## YOUR ASSIGNMENT:
The expected answer is the data below, printed verbatim without its pictures.

## COLLECTED MATERIAL:

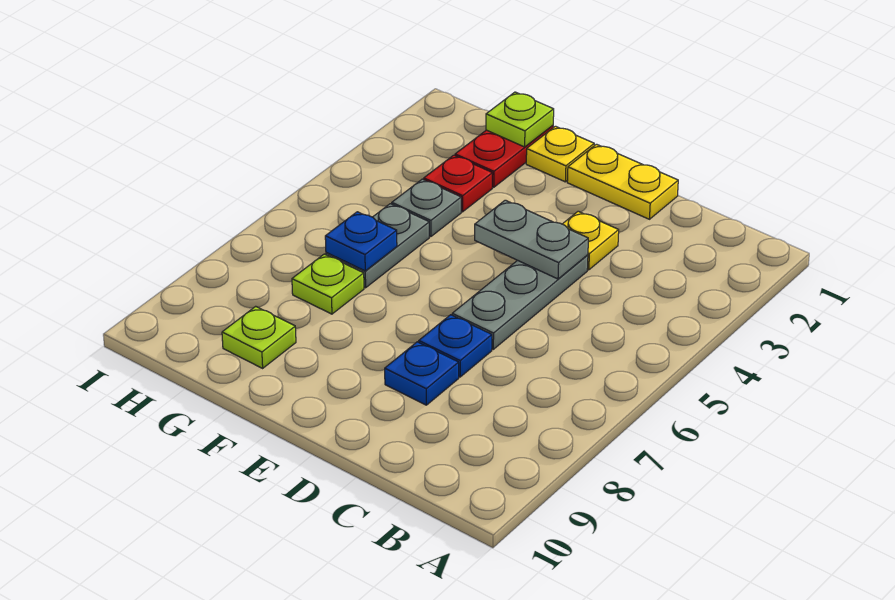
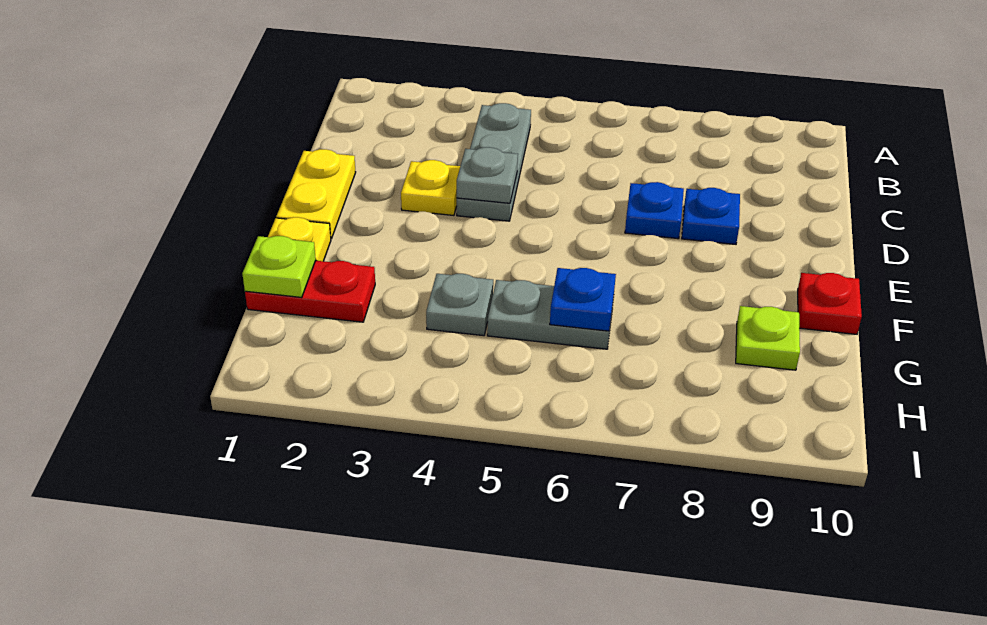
grey plate D4:D6 level 1 -> grey plate B4:D4 level 1
grey plate D4:E4 level 2 -> grey plate D4 level 2
red plate G3 level 1 -> red plate F10 level 1
lime plate G7 level 1 -> none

## WRITTEN SOLUTION:
grey plate D4:D6 level 1 -> grey plate B4:D4 level 1
grey plate D4:E4 level 2 -> grey plate D4 level 2
red plate G3 level 1 -> red plate F10 level 1
lime plate G7 level 1 -> none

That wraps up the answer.